→ Source data
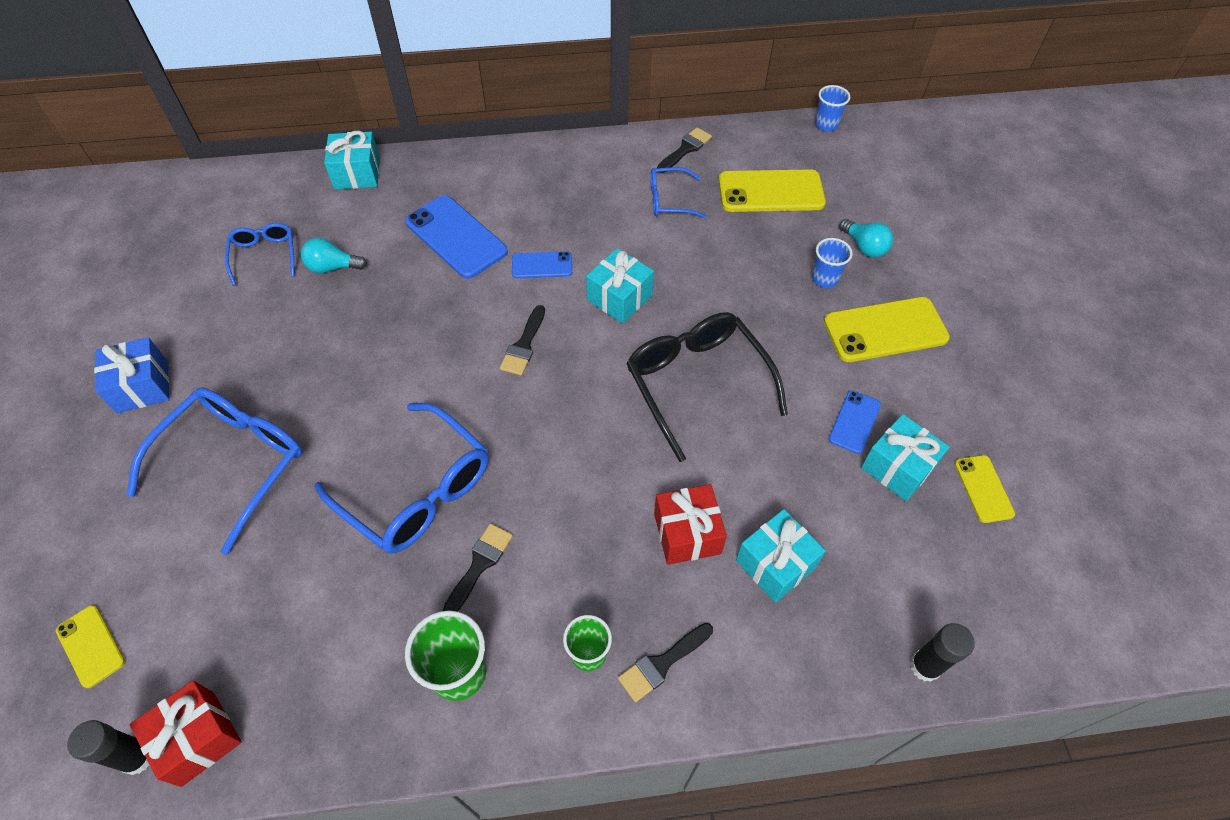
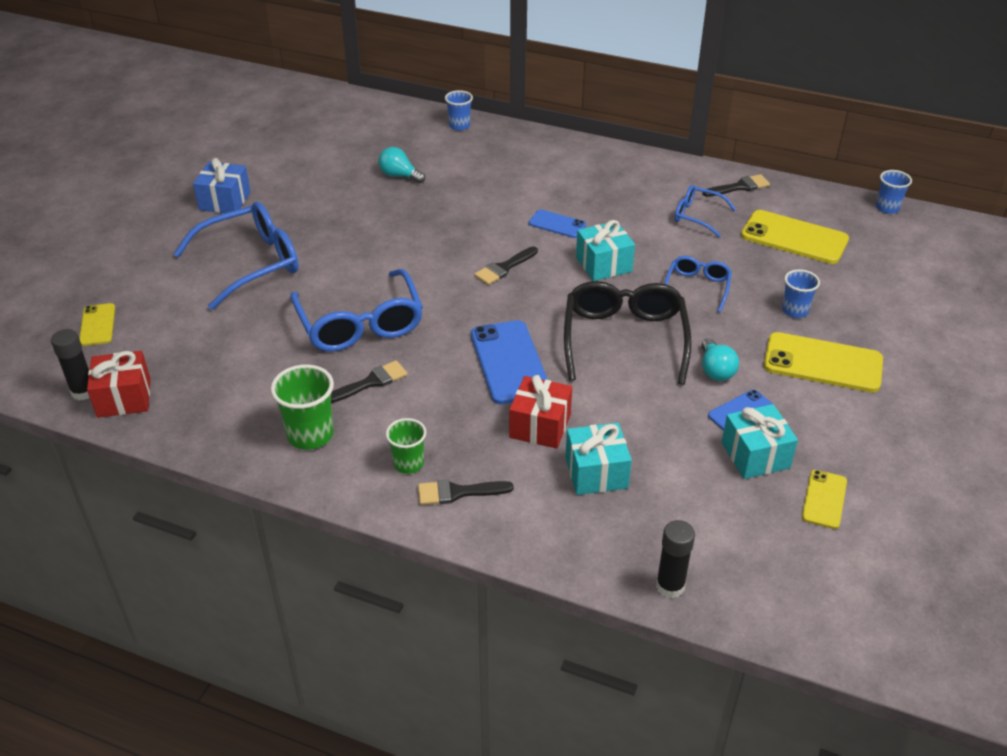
camera: 30 degrees right, 15 degrees down
blue glasses [225,223,295,286] -> blue glasses moved to [664,256,732,312]
turquoise gift [324,131,380,189] -> blue cup [445,90,473,130]
blue phone [405,195,508,279] -> blue phone moved to [471,320,548,404]
turquoise light bulb [839,219,893,258] -> turquoise light bulb moved to [702,338,739,381]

→ Activity
Repeat the lines above, from the one containing "blue glasses [225,223,295,286]" to the final line, word for word and with nothing else.

→ Written solution
blue glasses [225,223,295,286] -> blue glasses moved to [664,256,732,312]
turquoise gift [324,131,380,189] -> blue cup [445,90,473,130]
blue phone [405,195,508,279] -> blue phone moved to [471,320,548,404]
turquoise light bulb [839,219,893,258] -> turquoise light bulb moved to [702,338,739,381]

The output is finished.